Here the job is to transcribe the data verbatim while leaving each picture out.

**SUPPLIED INFORMATION:**
::::::::::

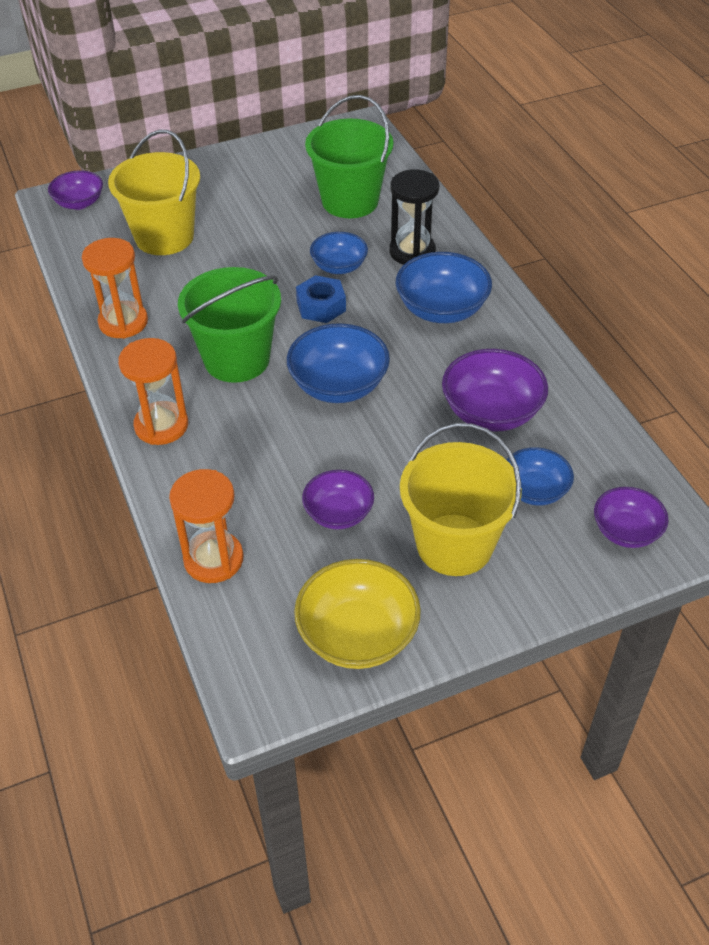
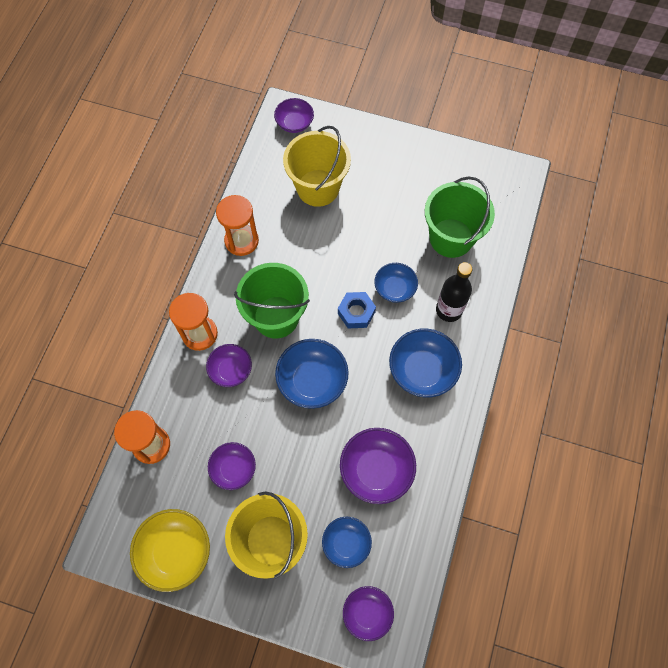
camera: 40 degrees right, 20 degrees up
(235, 433) = (231, 370): none -> purple bowl
(412, 252) = (449, 310): black hourglass -> black bottle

::::::::::

**SOLUTION TO THIS EXERCISE:**
camera: 40 degrees right, 20 degrees up
(235, 433) = (231, 370): none -> purple bowl
(412, 252) = (449, 310): black hourglass -> black bottle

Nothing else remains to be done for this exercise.